**INFORMATION SHOWN:**
|---|

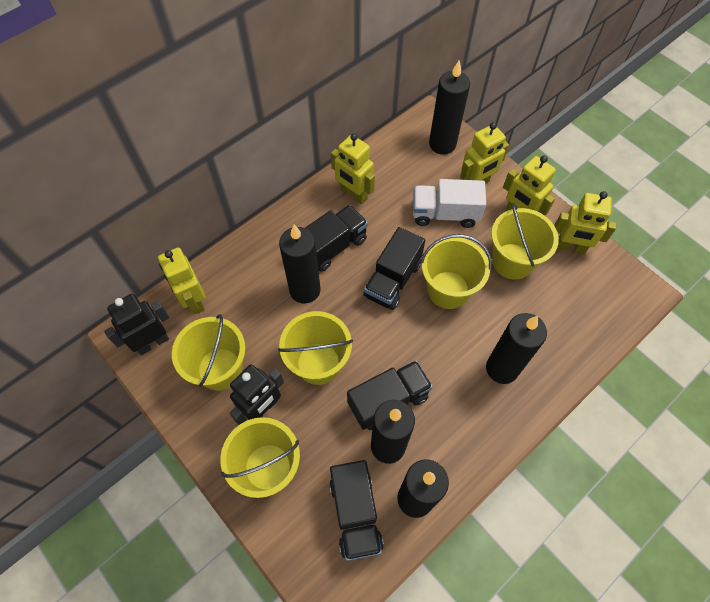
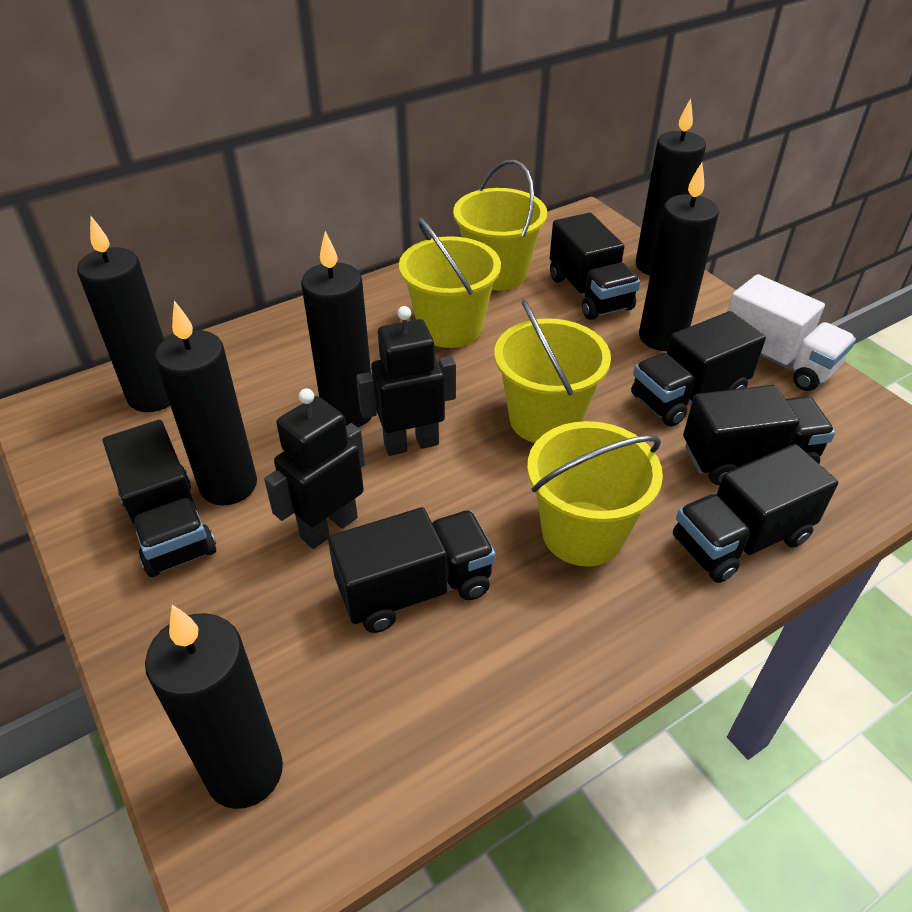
black candle: 5 -> 6
black truck: 4 -> 6
yellow bucket: 5 -> 4
yellow robot: 5 -> 0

|---|

**TASK TO COMPLETE:** Omit the images; transcribe the listing verbatim.

**PROBLEM SOLUTION:**
black candle: 5 -> 6
black truck: 4 -> 6
yellow bucket: 5 -> 4
yellow robot: 5 -> 0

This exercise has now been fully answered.